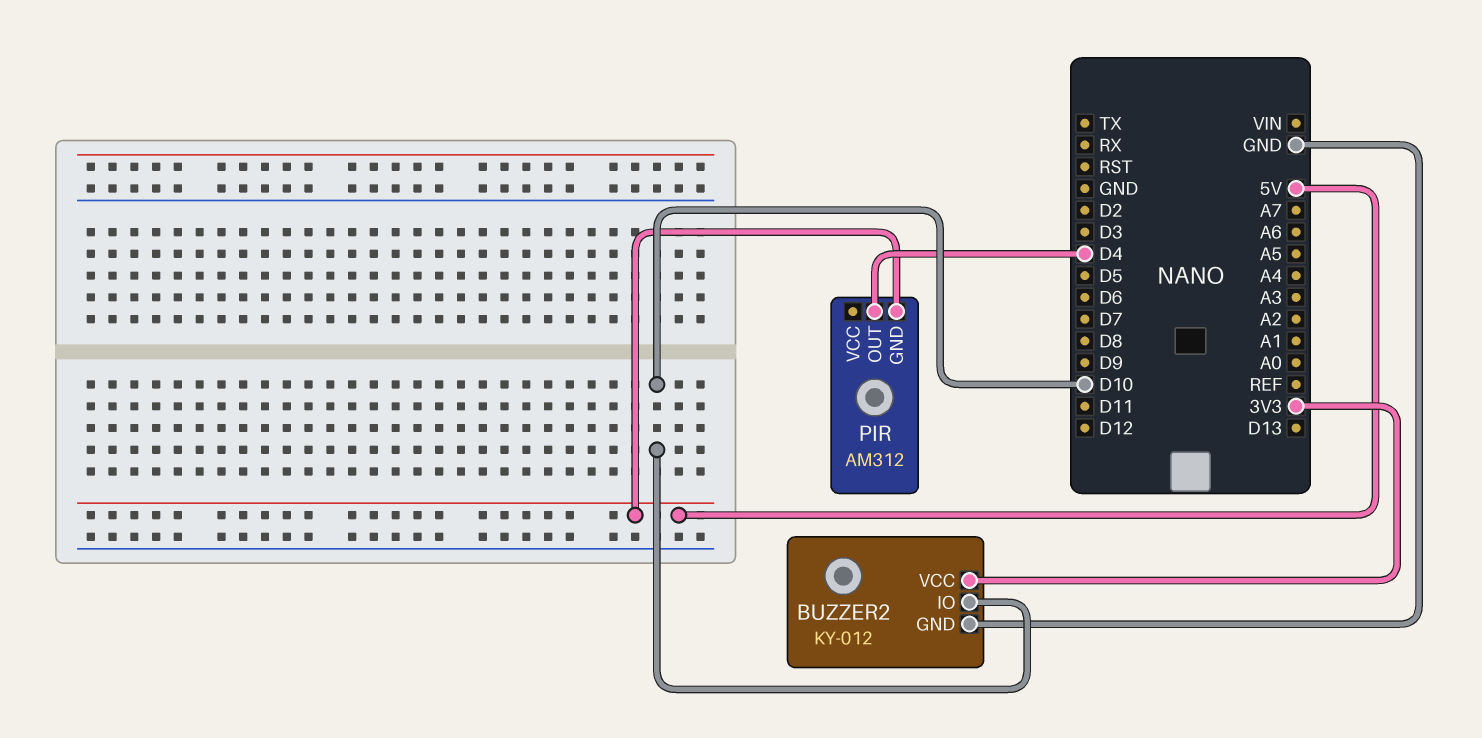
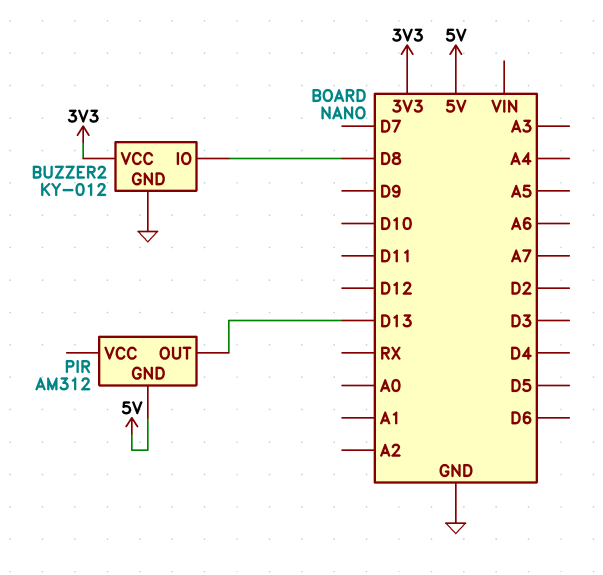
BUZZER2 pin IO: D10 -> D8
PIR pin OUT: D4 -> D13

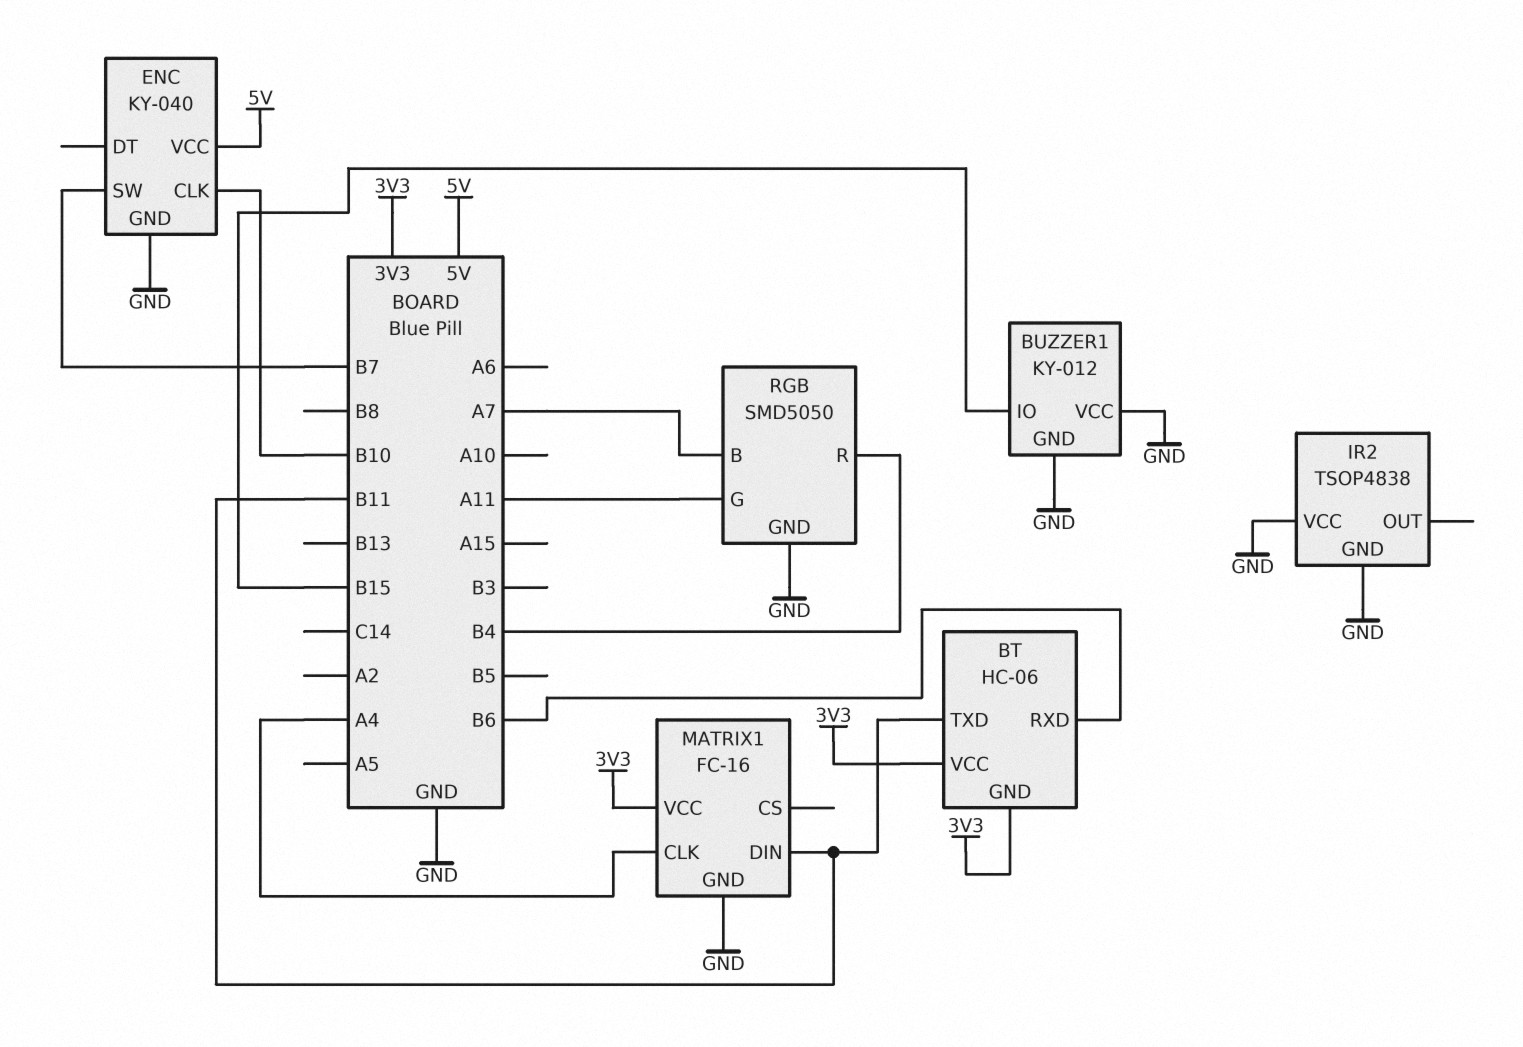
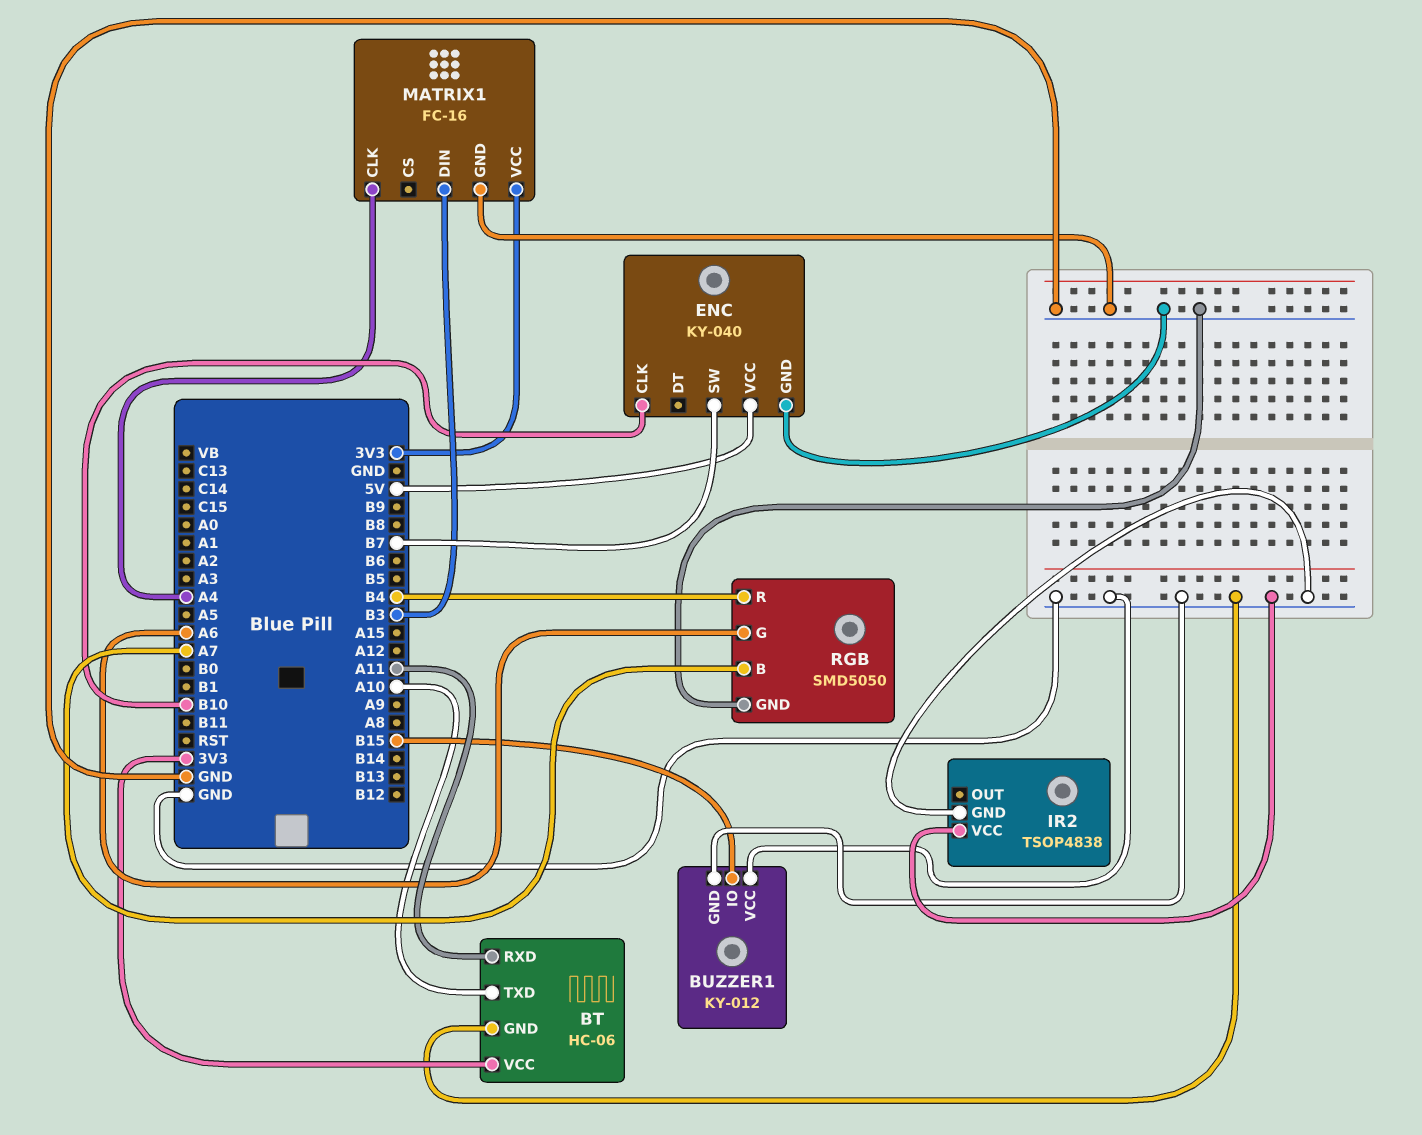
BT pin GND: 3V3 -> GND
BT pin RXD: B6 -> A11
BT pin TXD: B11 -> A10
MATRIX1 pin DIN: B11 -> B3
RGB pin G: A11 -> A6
++++++++++
## Your instructions
Copy exactly the lines from the line containing "PIR pin OUT: D4 -> D13" through the last line of the records above, both included, and leave out any pictures.

## Output
PIR pin OUT: D4 -> D13

BT pin GND: 3V3 -> GND
BT pin RXD: B6 -> A11
BT pin TXD: B11 -> A10
MATRIX1 pin DIN: B11 -> B3
RGB pin G: A11 -> A6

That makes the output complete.